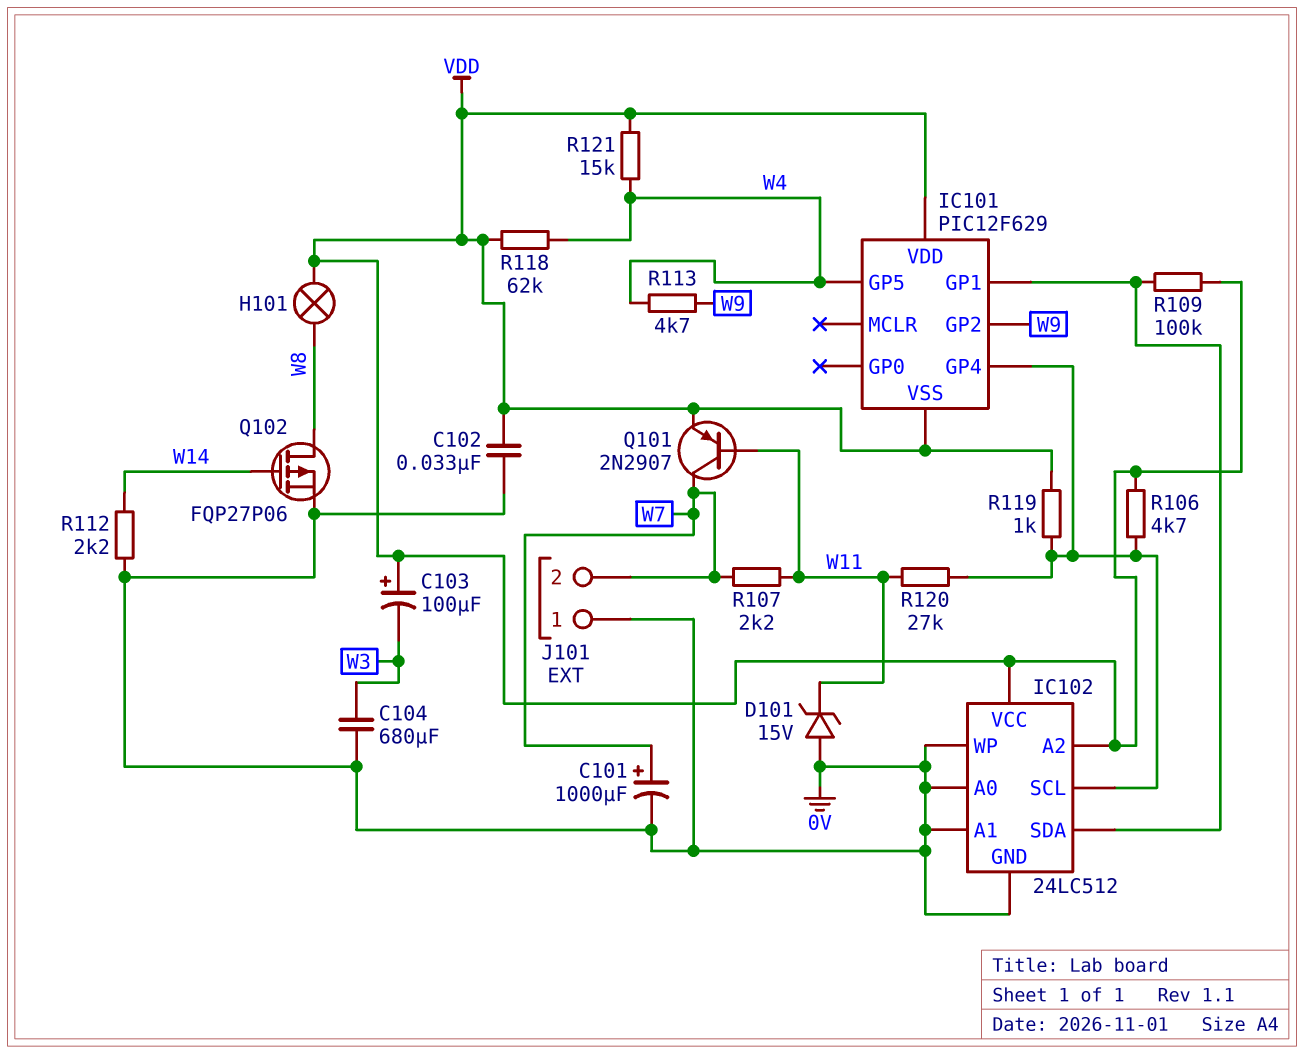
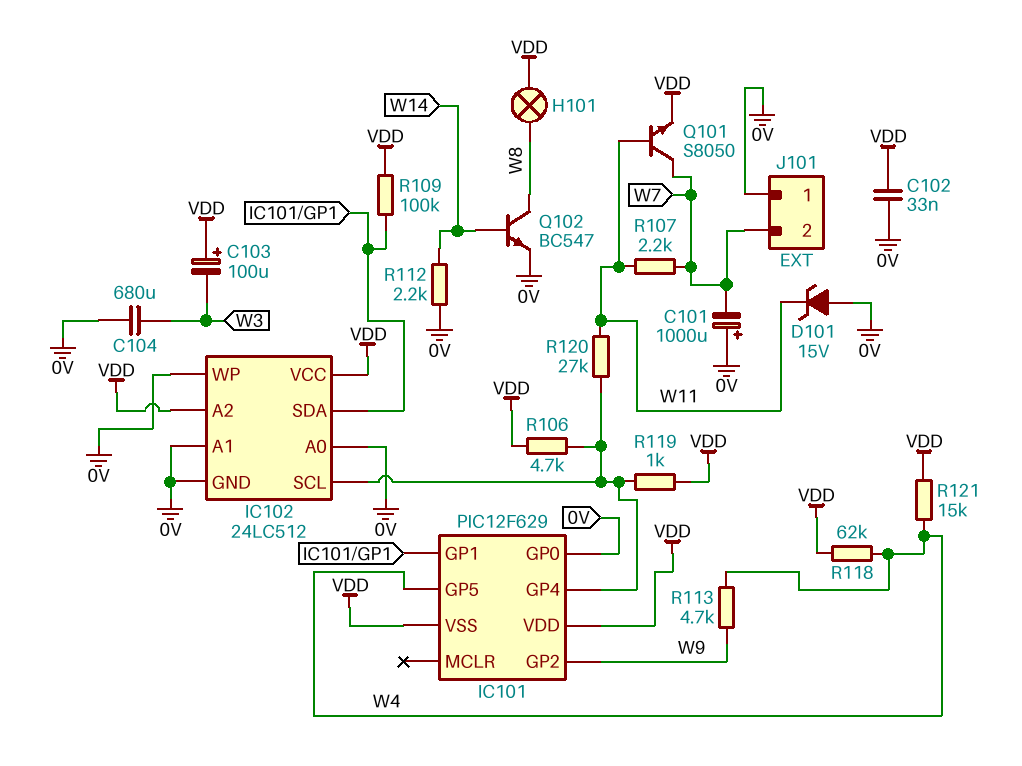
C101: 1000uF (plus W7, minus 0V) -> 1000uF (plus 0V, minus W7)
IC101 pin GP0: none -> 0V
Q101: PNP 2N2907 (B W11, C W7, E VDD) -> NPN S8050 (B W11, C W7, E VDD)
Q102: PMOS FQP27P06 (G W14, D W8, S 0V) -> NPN BC547 (B W14, C W8, E 0V)

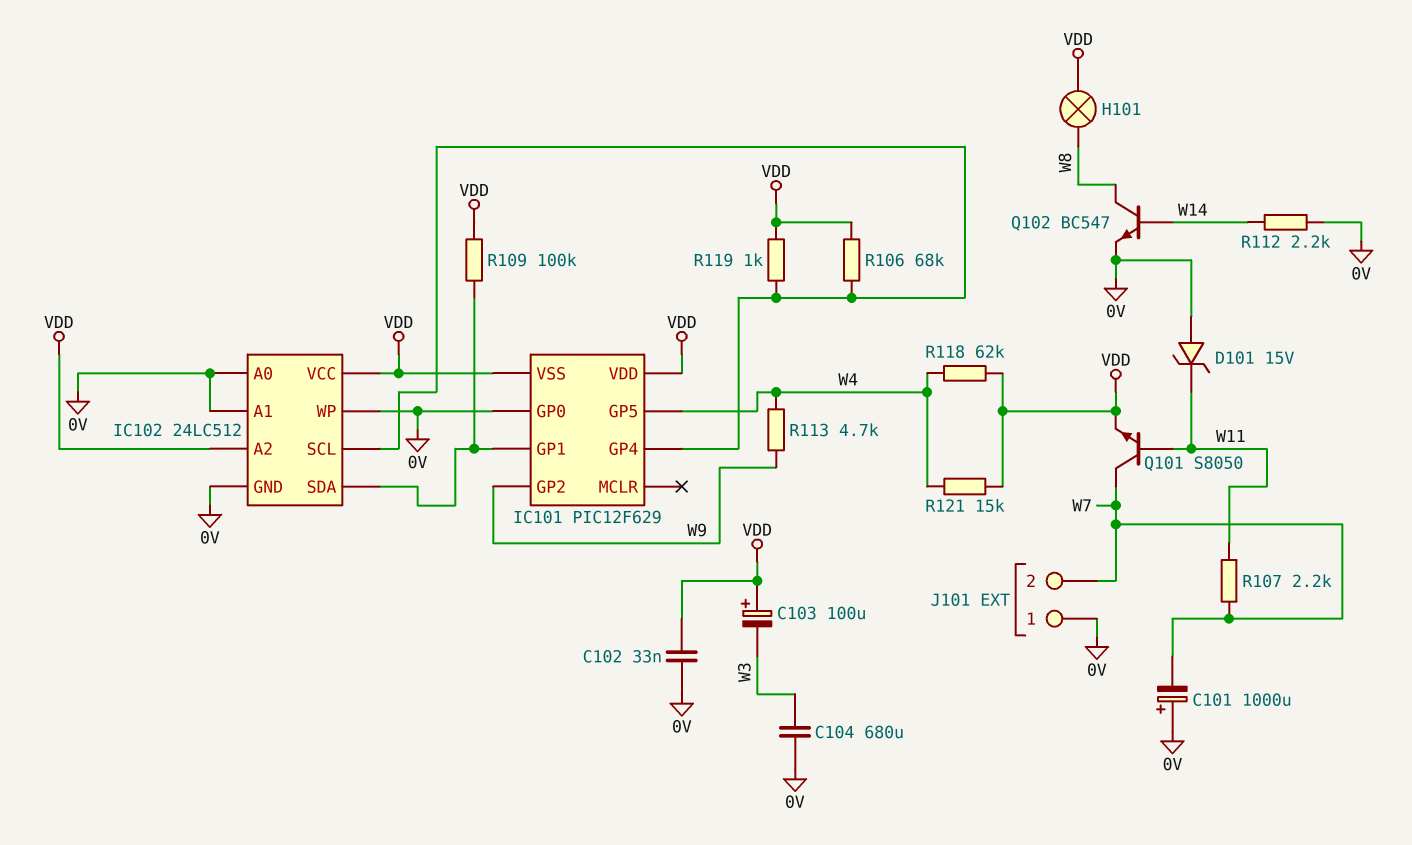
R106: 4.7k (IC101/GP4, VDD) -> 68k (IC101/GP4, VDD)
R120: 27k (IC101/GP4, W11) -> none

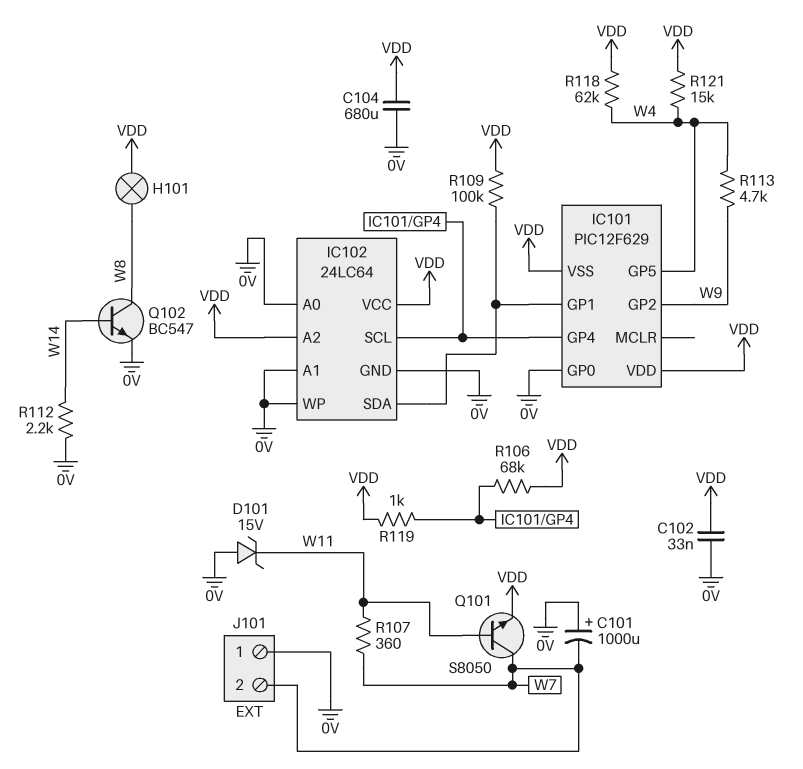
C103: 100uF (plus VDD, minus W3) -> none
C104: 680uF (0V, W3) -> 680uF (0V, VDD)
IC102: 24LC512 -> 24LC64
R107: 2.2k (W7, W11) -> 360 (W7, W11)

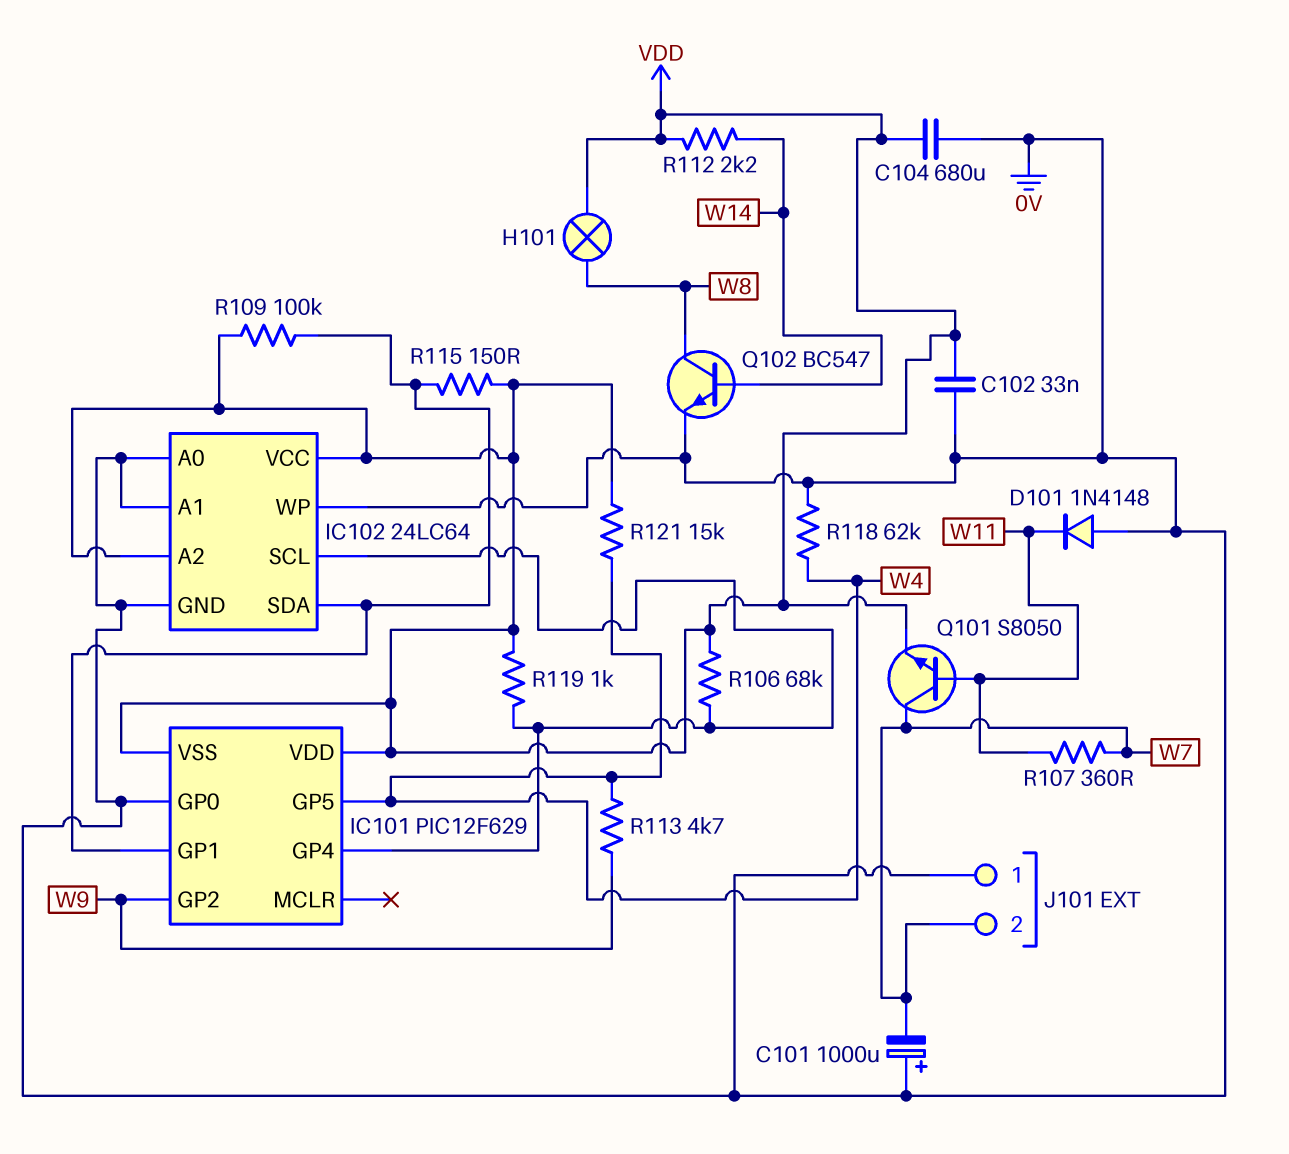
D101: zener 15V (A 0V, K W11) -> diode 1N4148 (A 0V, K W11)
R112: 2.2k (0V, W14) -> 2.2k (VDD, W14)
R115: none -> 150 (IC101/GP1, VDD)
R118: 62k (VDD, W4) -> 62k (0V, W4)

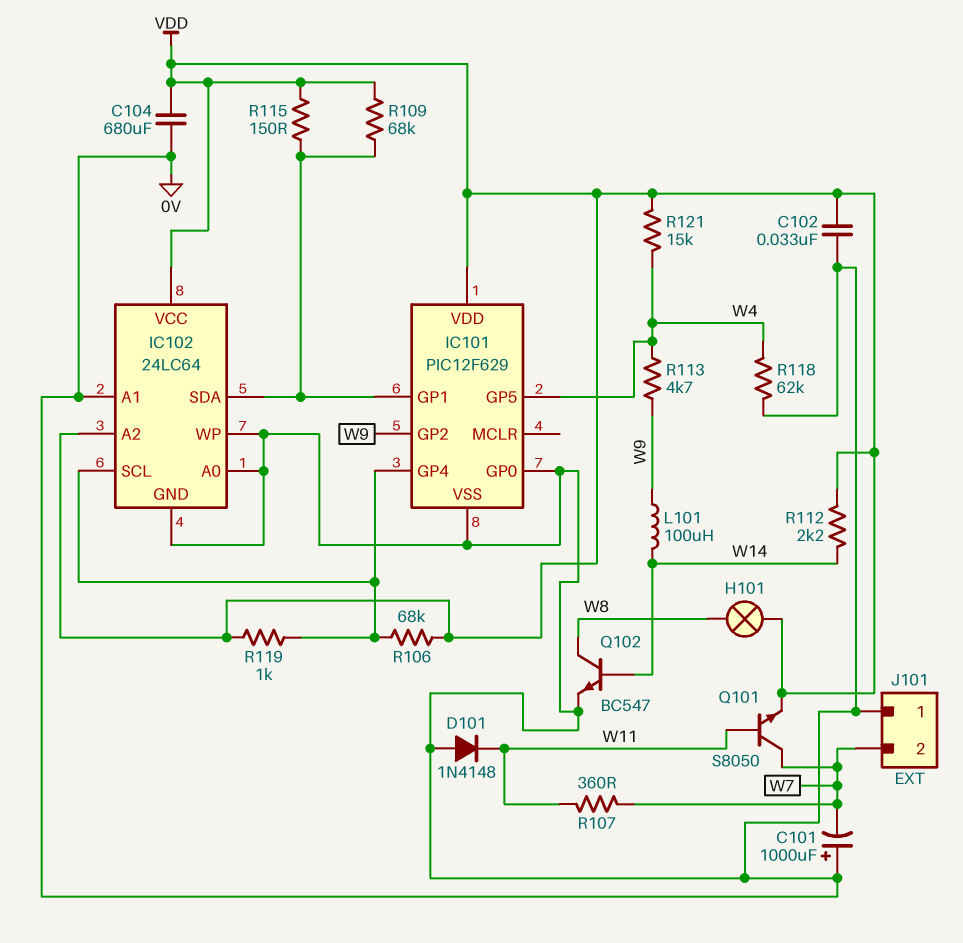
IC101 pin VSS: VDD -> 0V
L101: none -> 100uH (W9, W14)
R109: 100k (IC101/GP1, VDD) -> 68k (IC101/GP1, VDD)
+-------+
Problem to work on
Reproduce only the lines running from the beginning of the entries above to the line holding "R112: 2.2k (0V, W14) -> 2.2k (VDD, W14)", inclusive. Pictures stay out of the copy.

The answer
C101: 1000uF (plus W7, minus 0V) -> 1000uF (plus 0V, minus W7)
IC101 pin GP0: none -> 0V
Q101: PNP 2N2907 (B W11, C W7, E VDD) -> NPN S8050 (B W11, C W7, E VDD)
Q102: PMOS FQP27P06 (G W14, D W8, S 0V) -> NPN BC547 (B W14, C W8, E 0V)

R106: 4.7k (IC101/GP4, VDD) -> 68k (IC101/GP4, VDD)
R120: 27k (IC101/GP4, W11) -> none

C103: 100uF (plus VDD, minus W3) -> none
C104: 680uF (0V, W3) -> 680uF (0V, VDD)
IC102: 24LC512 -> 24LC64
R107: 2.2k (W7, W11) -> 360 (W7, W11)

D101: zener 15V (A 0V, K W11) -> diode 1N4148 (A 0V, K W11)
R112: 2.2k (0V, W14) -> 2.2k (VDD, W14)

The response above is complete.